(Beginning of Exercise inputs)
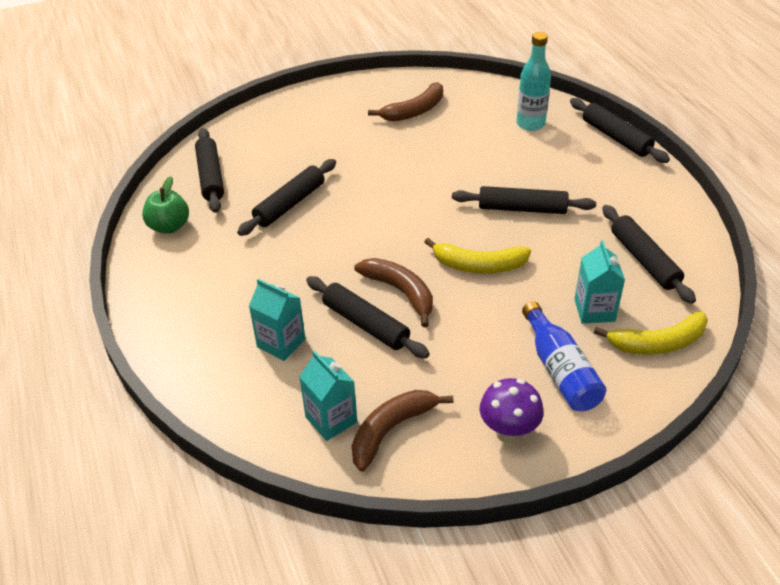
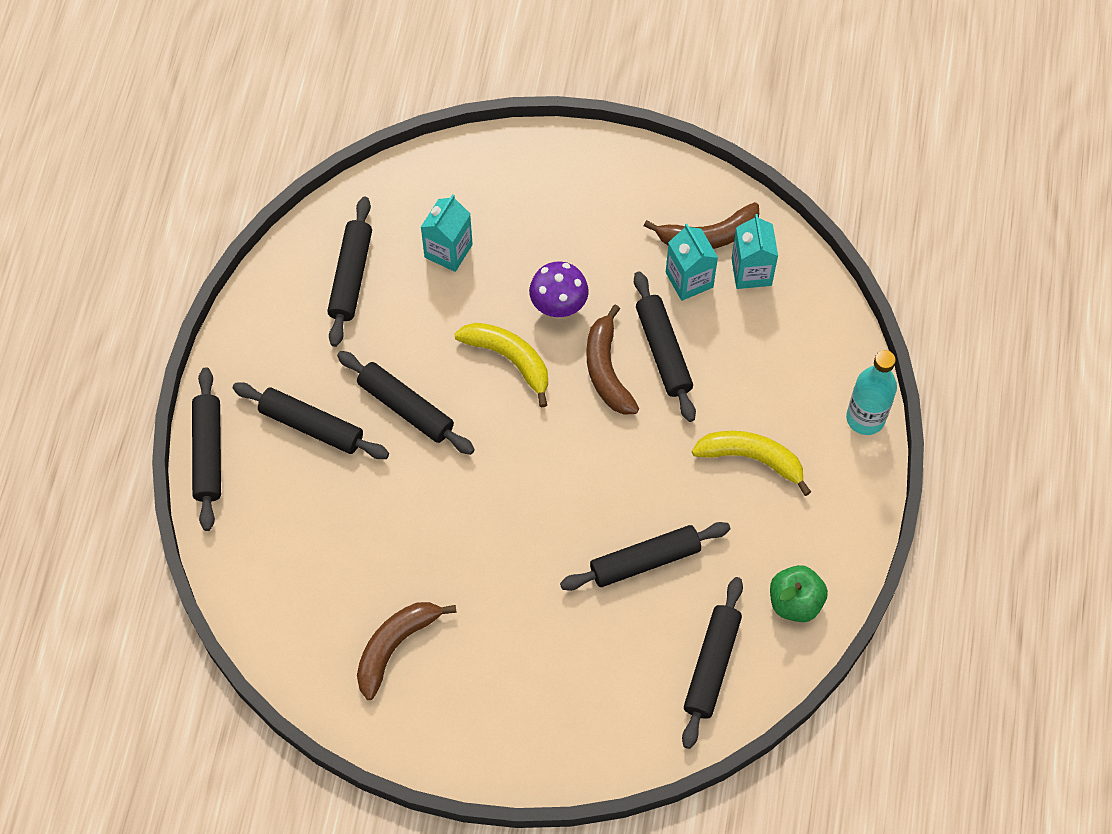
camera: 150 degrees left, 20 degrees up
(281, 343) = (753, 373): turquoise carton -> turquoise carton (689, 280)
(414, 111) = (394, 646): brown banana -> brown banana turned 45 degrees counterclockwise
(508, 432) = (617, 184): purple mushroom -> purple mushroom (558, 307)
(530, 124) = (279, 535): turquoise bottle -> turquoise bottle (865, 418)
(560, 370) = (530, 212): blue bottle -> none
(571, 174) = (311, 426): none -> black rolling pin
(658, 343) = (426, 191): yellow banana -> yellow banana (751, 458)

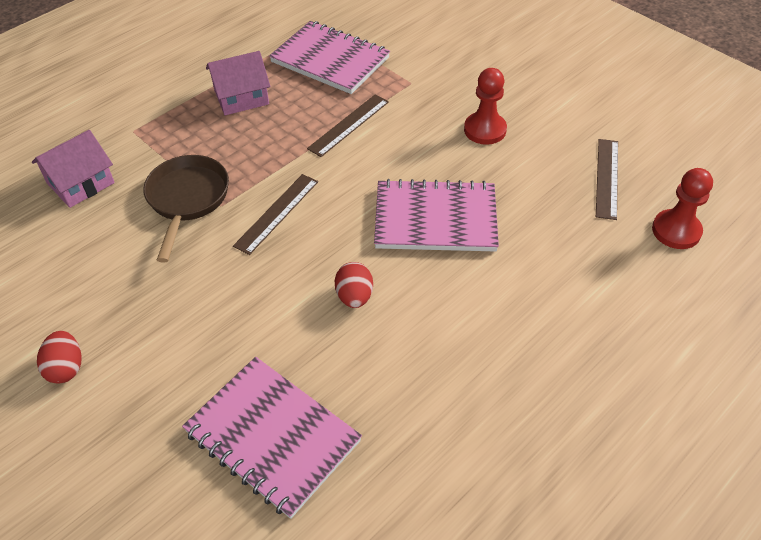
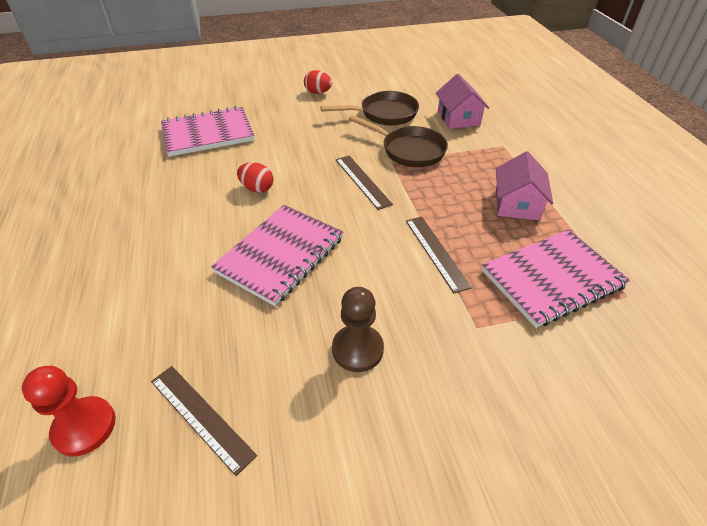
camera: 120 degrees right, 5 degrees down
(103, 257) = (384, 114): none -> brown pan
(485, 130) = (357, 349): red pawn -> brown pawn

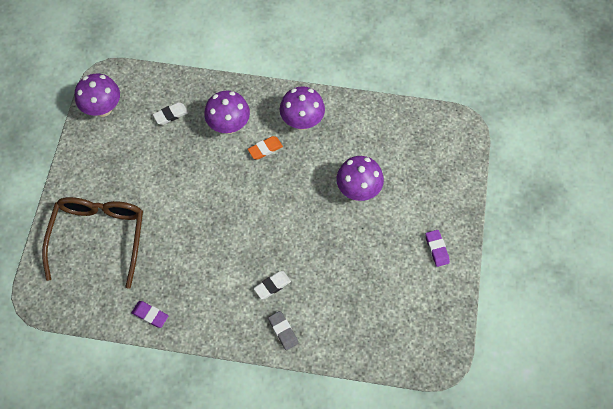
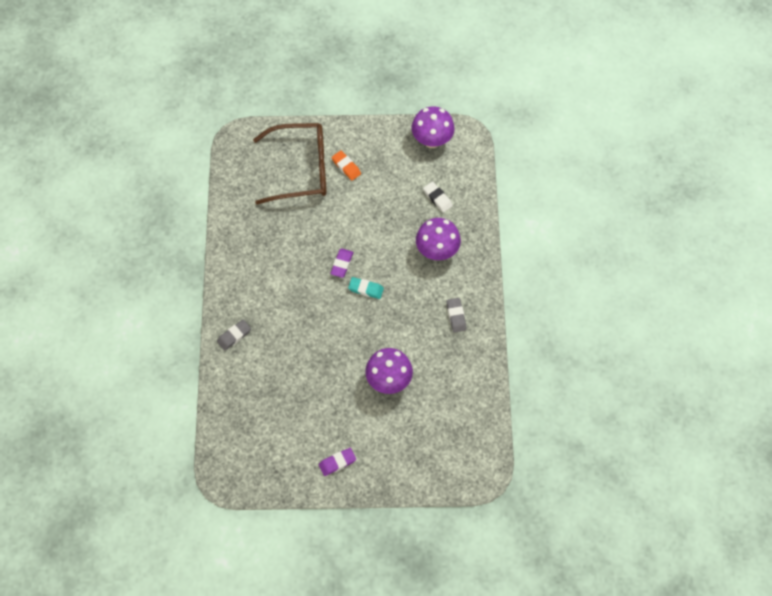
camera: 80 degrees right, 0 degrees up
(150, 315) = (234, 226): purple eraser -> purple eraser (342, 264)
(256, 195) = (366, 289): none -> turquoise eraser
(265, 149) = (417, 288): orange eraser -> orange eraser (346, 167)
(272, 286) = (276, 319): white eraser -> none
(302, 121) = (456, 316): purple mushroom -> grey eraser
(End of Exercise inputs)
(Beginning of Exercise inputs)
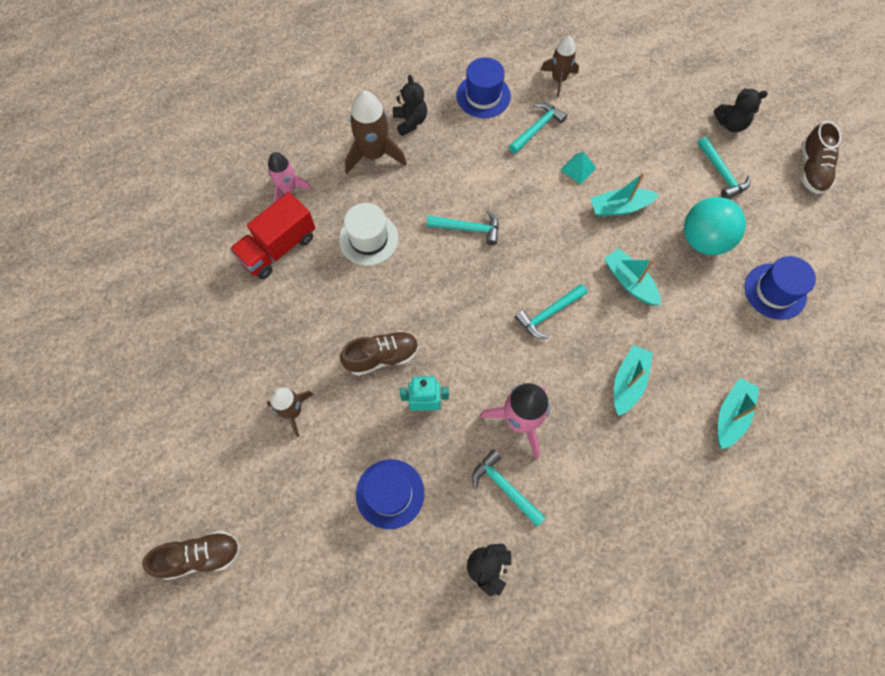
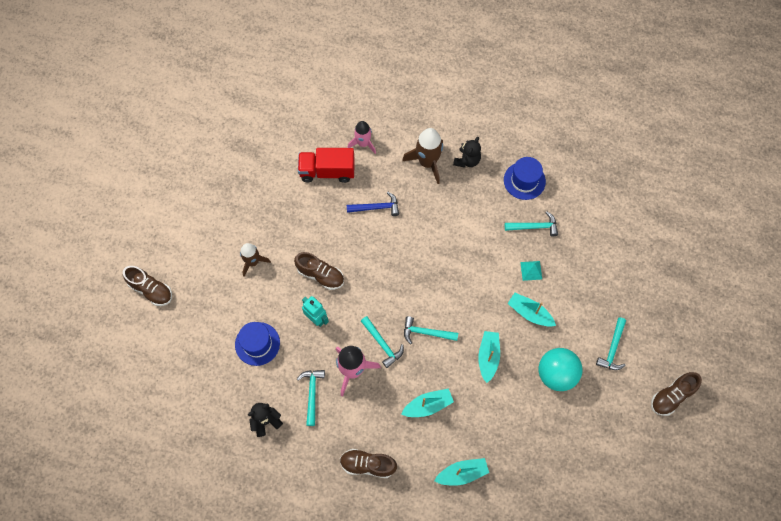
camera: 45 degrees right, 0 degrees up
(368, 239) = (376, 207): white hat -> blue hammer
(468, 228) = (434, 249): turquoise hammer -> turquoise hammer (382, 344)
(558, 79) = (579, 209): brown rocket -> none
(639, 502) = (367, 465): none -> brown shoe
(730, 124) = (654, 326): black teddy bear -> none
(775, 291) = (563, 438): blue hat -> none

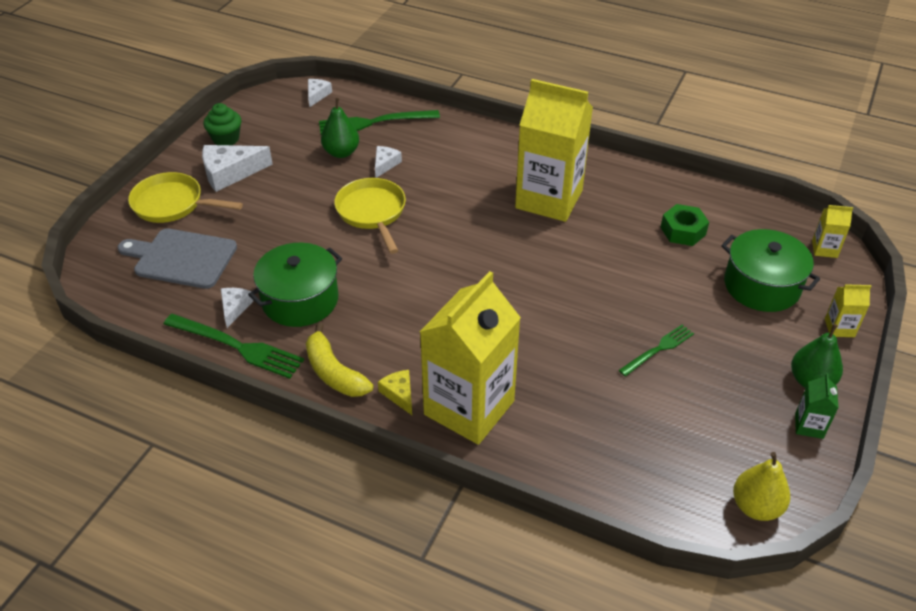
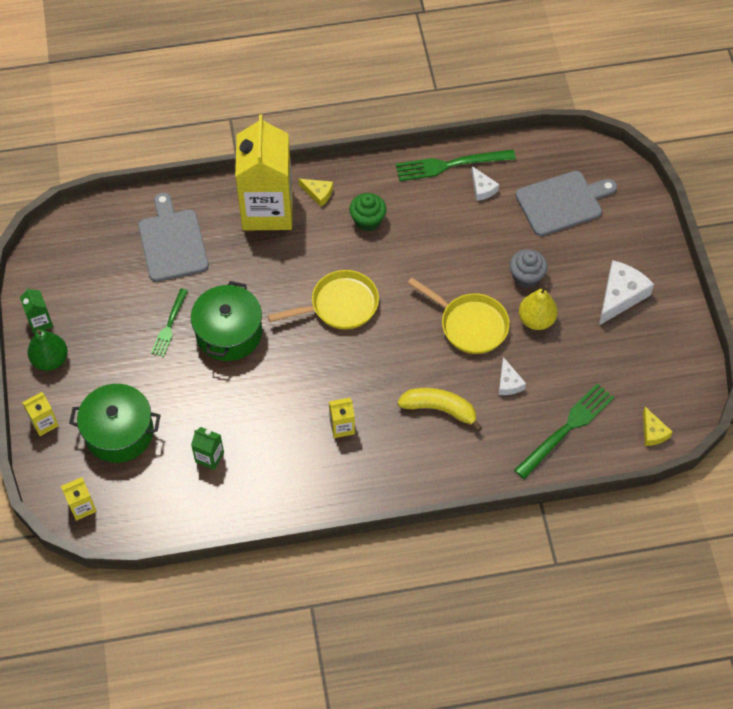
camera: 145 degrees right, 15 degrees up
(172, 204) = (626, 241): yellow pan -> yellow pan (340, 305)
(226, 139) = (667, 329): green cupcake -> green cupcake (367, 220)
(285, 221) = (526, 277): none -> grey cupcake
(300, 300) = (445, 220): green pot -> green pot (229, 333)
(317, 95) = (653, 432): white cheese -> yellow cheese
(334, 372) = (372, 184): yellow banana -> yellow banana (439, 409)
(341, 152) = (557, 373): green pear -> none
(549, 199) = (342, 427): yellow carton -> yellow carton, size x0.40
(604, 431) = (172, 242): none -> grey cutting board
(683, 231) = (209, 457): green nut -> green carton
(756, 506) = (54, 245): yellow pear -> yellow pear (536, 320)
(End of Exercise inputs)
• [Work task]: Everything above from the line containing "(265, 149) = (417, 288): orange" down to the line containing "(302, 121) = (456, 316): purple" should be copied exactly, both end lines included, and nothing else.

• [Output below]:
(265, 149) = (417, 288): orange eraser -> orange eraser (346, 167)
(272, 286) = (276, 319): white eraser -> none
(302, 121) = (456, 316): purple mushroom -> grey eraser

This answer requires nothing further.